As an exercise in exact copying, transcribe the lines below from the one holding "Identify all objects" through the last, with both ends included and pictures left out.

- - -

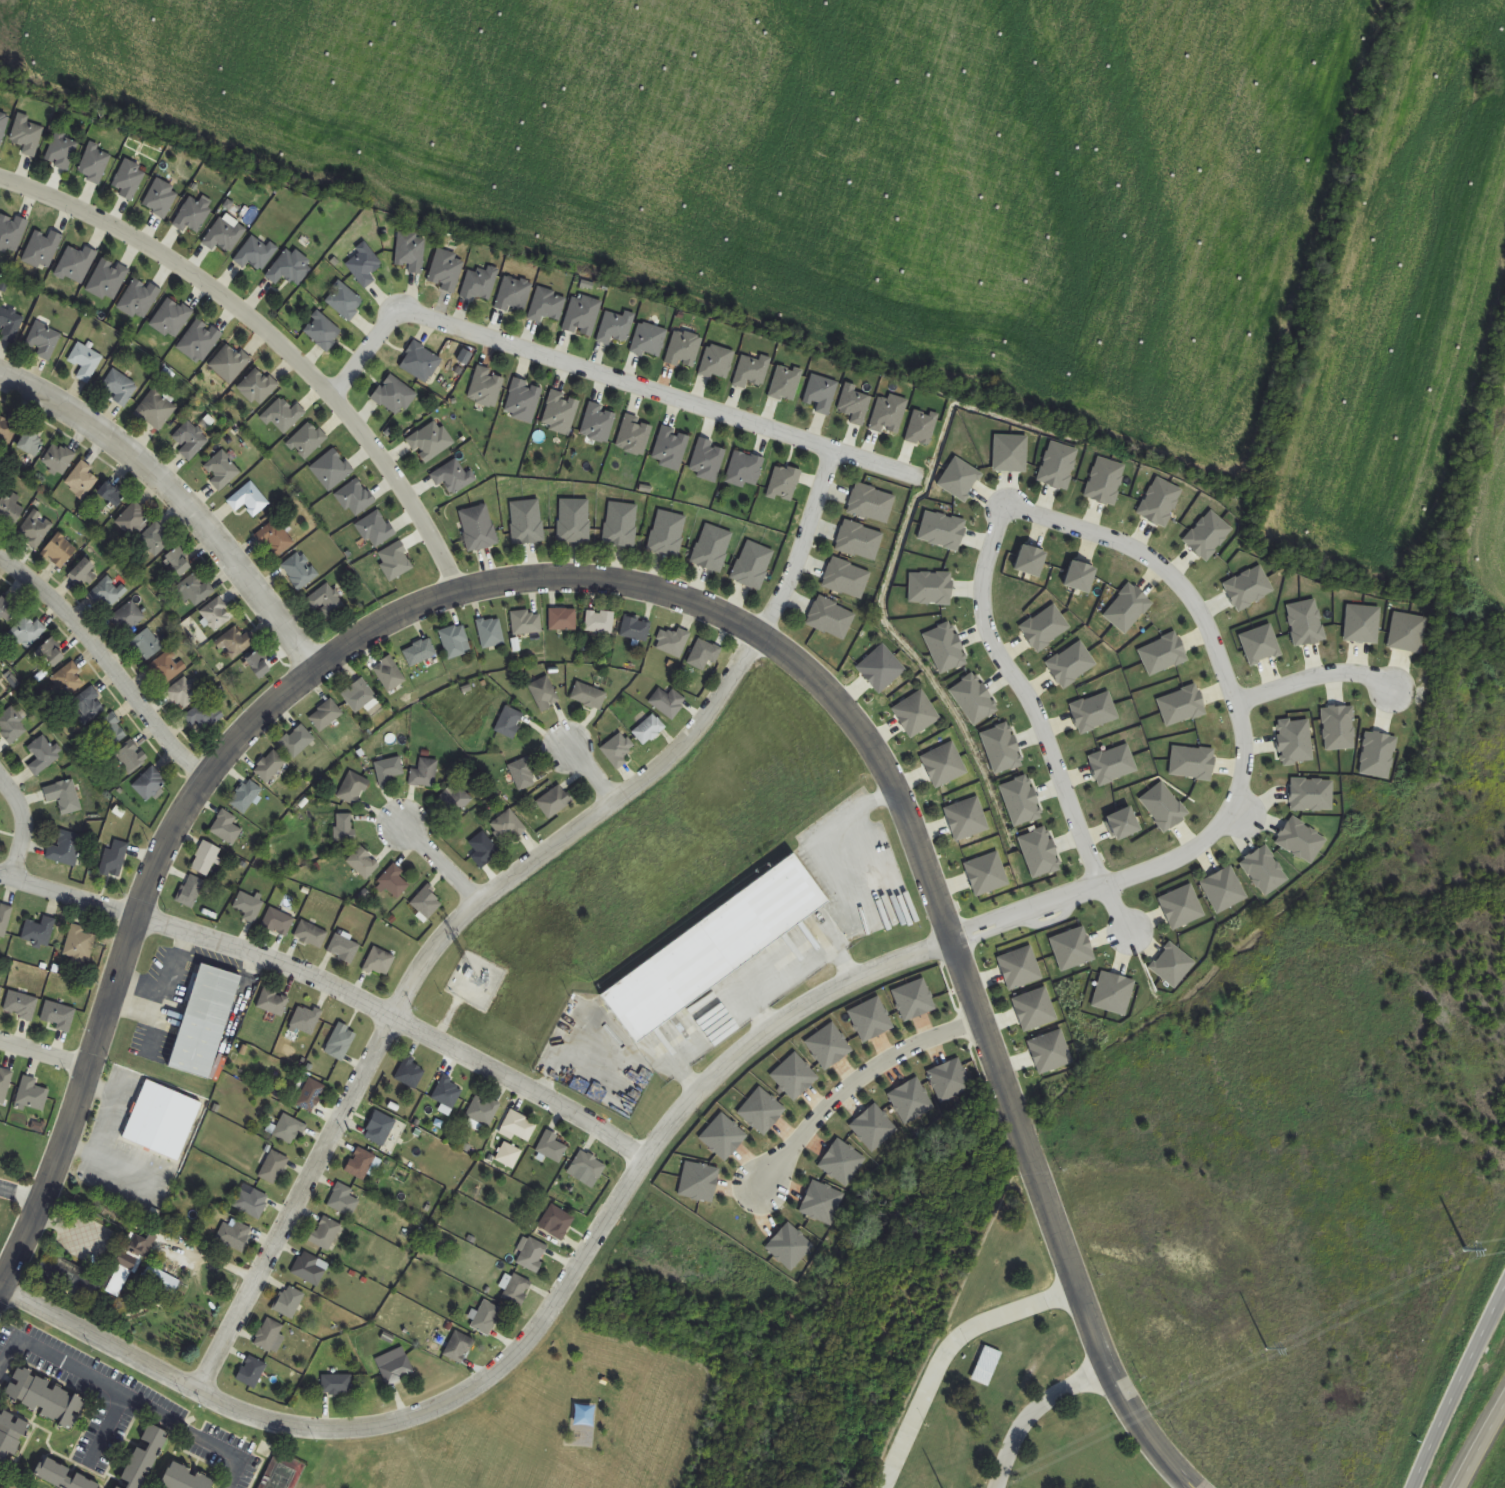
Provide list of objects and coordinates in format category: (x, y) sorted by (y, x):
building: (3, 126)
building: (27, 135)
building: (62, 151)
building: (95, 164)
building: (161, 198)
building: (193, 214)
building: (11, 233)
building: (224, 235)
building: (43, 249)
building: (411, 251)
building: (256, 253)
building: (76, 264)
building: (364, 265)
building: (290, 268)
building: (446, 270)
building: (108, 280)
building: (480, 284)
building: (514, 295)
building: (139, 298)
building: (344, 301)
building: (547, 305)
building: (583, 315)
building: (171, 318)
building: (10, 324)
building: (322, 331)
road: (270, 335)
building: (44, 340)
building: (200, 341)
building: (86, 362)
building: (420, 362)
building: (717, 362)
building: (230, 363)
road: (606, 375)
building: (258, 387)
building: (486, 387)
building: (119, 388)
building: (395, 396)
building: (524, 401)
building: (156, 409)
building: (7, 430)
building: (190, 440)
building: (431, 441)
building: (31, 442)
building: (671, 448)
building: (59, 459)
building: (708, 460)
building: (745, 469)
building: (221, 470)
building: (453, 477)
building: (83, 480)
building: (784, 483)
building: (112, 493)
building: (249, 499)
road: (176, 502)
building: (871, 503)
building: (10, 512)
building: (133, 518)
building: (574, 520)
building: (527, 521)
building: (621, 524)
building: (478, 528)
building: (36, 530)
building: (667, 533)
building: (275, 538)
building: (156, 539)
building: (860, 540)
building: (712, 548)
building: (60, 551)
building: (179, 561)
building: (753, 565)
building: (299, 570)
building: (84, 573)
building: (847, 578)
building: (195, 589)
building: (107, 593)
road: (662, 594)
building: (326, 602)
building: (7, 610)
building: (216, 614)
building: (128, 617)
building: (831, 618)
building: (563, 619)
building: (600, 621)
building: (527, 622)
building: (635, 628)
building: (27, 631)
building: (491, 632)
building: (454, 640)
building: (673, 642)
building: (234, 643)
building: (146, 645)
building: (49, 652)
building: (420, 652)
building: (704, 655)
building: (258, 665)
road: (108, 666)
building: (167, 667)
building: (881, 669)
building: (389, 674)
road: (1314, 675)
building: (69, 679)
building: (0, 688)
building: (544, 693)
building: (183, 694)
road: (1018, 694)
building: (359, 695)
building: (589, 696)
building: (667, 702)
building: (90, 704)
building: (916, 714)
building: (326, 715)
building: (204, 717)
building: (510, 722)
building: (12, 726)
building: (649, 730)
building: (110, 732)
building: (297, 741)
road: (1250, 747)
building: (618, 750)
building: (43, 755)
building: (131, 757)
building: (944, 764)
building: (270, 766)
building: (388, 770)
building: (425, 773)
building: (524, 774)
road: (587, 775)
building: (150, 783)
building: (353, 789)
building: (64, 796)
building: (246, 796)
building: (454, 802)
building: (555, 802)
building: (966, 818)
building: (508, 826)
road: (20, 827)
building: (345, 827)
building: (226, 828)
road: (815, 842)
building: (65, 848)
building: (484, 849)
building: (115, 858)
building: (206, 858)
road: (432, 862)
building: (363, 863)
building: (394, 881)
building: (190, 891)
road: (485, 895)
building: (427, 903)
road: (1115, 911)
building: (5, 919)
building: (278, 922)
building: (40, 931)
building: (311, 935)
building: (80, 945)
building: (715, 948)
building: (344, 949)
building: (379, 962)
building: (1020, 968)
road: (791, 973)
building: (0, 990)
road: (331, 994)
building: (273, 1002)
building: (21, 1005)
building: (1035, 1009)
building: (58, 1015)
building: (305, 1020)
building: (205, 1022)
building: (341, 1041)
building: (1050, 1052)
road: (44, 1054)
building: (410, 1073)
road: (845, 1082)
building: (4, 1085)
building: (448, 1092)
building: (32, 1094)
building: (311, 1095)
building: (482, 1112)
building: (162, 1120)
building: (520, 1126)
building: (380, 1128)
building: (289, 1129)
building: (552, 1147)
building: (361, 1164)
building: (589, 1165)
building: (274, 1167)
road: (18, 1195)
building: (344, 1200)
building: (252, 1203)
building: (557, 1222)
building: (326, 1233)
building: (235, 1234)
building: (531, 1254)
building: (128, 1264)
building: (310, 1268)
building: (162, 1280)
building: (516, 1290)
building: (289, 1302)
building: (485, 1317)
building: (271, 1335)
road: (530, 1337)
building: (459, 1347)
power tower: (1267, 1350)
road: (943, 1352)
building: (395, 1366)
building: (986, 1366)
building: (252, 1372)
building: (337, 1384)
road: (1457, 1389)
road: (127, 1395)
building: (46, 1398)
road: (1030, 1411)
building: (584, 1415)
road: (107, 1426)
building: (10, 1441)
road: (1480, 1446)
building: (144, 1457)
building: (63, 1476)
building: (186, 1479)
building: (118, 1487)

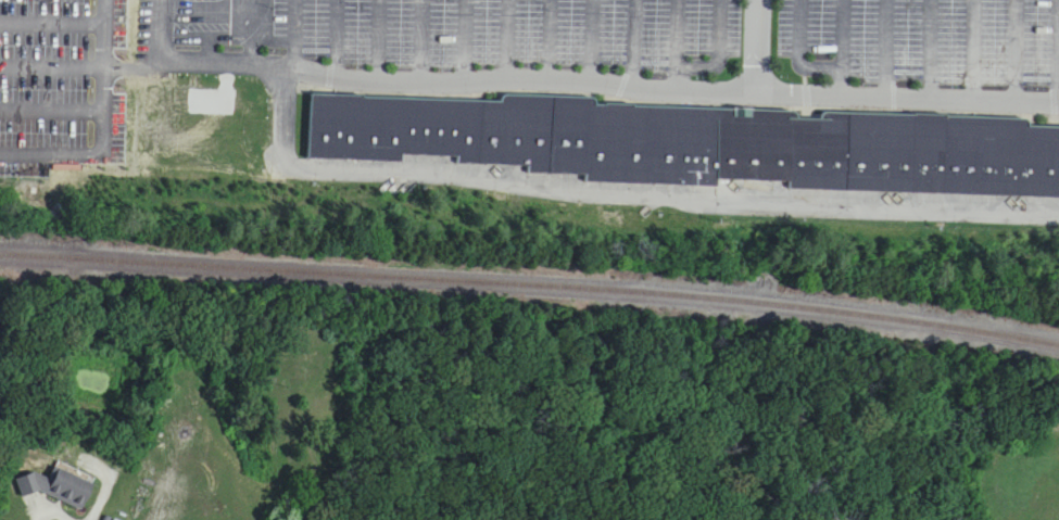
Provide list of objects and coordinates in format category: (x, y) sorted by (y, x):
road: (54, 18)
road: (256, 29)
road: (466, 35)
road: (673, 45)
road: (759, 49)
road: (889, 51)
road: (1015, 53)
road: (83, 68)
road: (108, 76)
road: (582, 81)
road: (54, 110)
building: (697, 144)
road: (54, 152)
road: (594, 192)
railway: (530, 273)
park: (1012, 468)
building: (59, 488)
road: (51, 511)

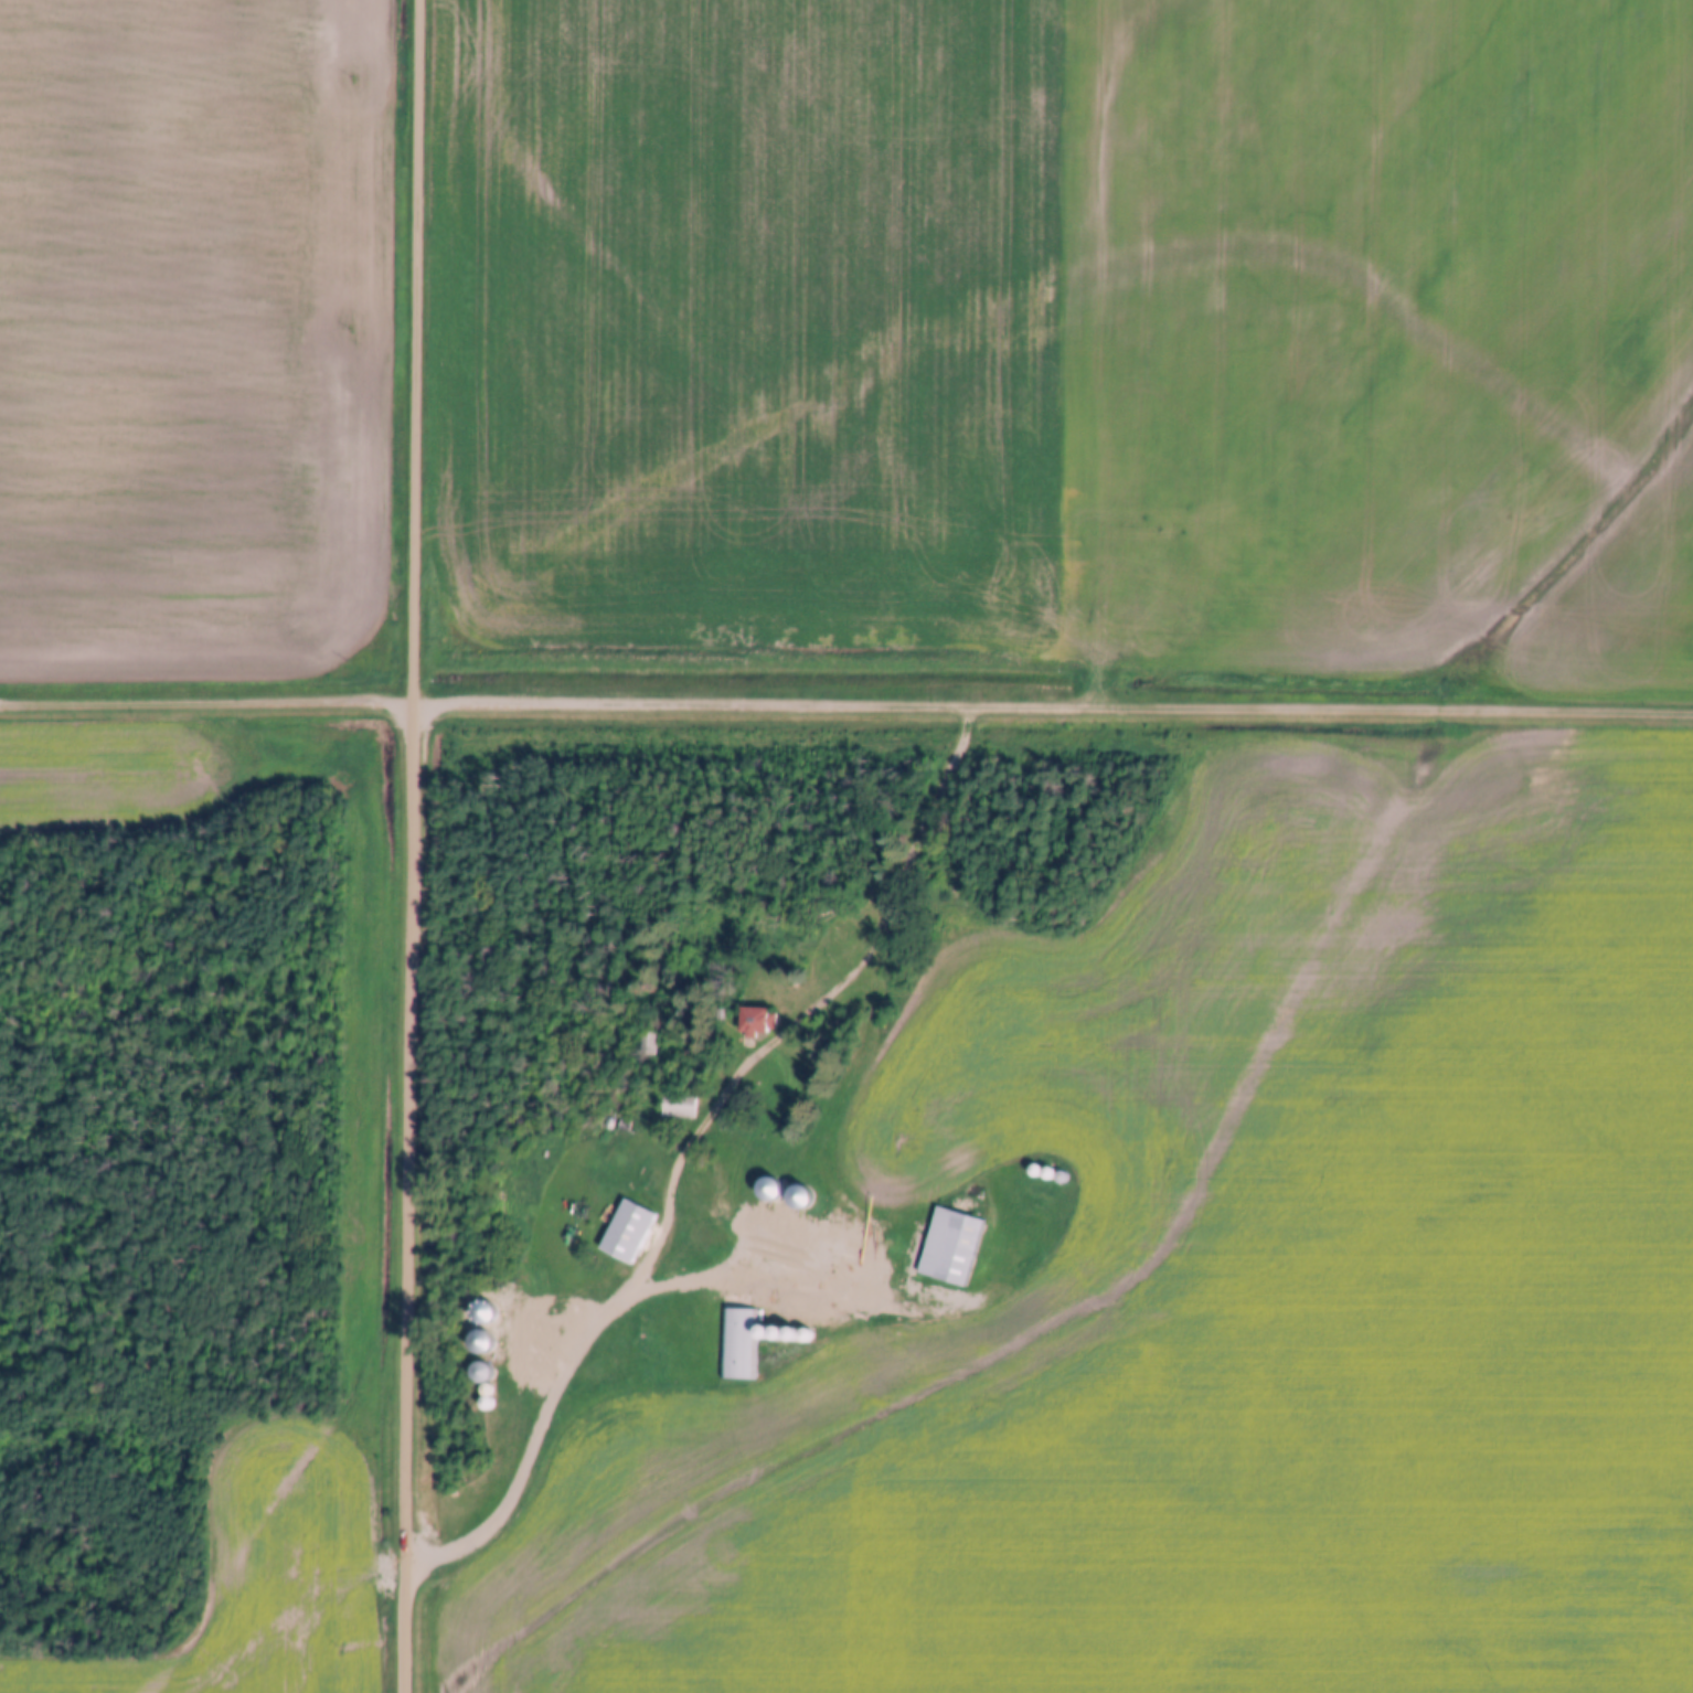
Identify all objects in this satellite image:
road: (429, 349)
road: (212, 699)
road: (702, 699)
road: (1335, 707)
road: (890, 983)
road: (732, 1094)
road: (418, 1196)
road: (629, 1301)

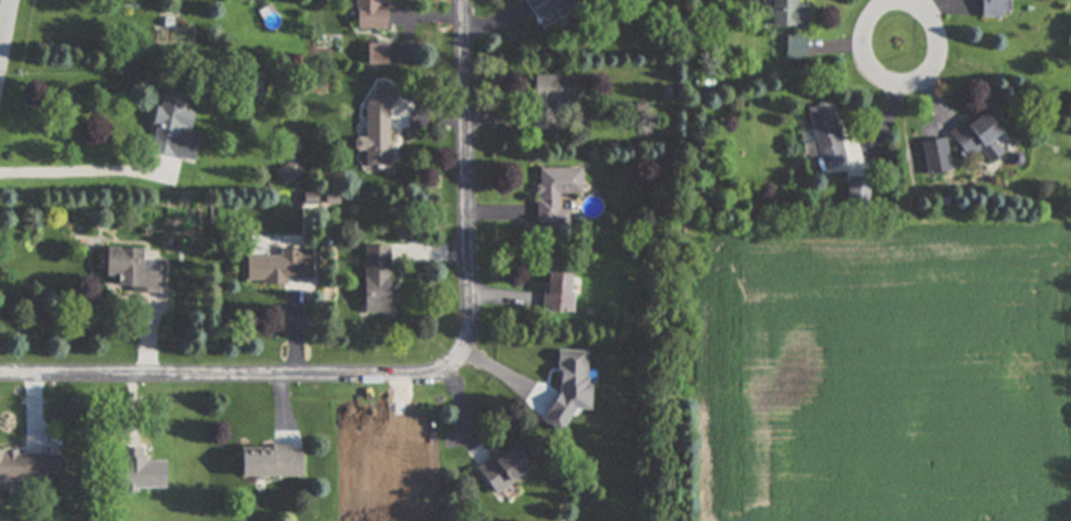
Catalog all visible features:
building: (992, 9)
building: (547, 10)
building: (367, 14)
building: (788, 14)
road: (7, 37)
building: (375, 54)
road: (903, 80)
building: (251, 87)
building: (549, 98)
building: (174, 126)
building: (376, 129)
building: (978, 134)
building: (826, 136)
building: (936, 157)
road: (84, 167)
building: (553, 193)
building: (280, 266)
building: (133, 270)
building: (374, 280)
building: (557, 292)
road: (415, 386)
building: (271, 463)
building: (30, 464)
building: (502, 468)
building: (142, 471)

- - -

## ANSWER SPACE
Identify all objects in this satellite image:
road: (429, 349)
road: (212, 699)
road: (702, 699)
road: (1335, 707)
road: (890, 983)
road: (732, 1094)
road: (418, 1196)
road: (629, 1301)

Catalog all visible features:
building: (992, 9)
building: (547, 10)
building: (367, 14)
building: (788, 14)
road: (7, 37)
building: (375, 54)
road: (903, 80)
building: (251, 87)
building: (549, 98)
building: (174, 126)
building: (376, 129)
building: (978, 134)
building: (826, 136)
building: (936, 157)
road: (84, 167)
building: (553, 193)
building: (280, 266)
building: (133, 270)
building: (374, 280)
building: (557, 292)
road: (415, 386)
building: (271, 463)
building: (30, 464)
building: (502, 468)
building: (142, 471)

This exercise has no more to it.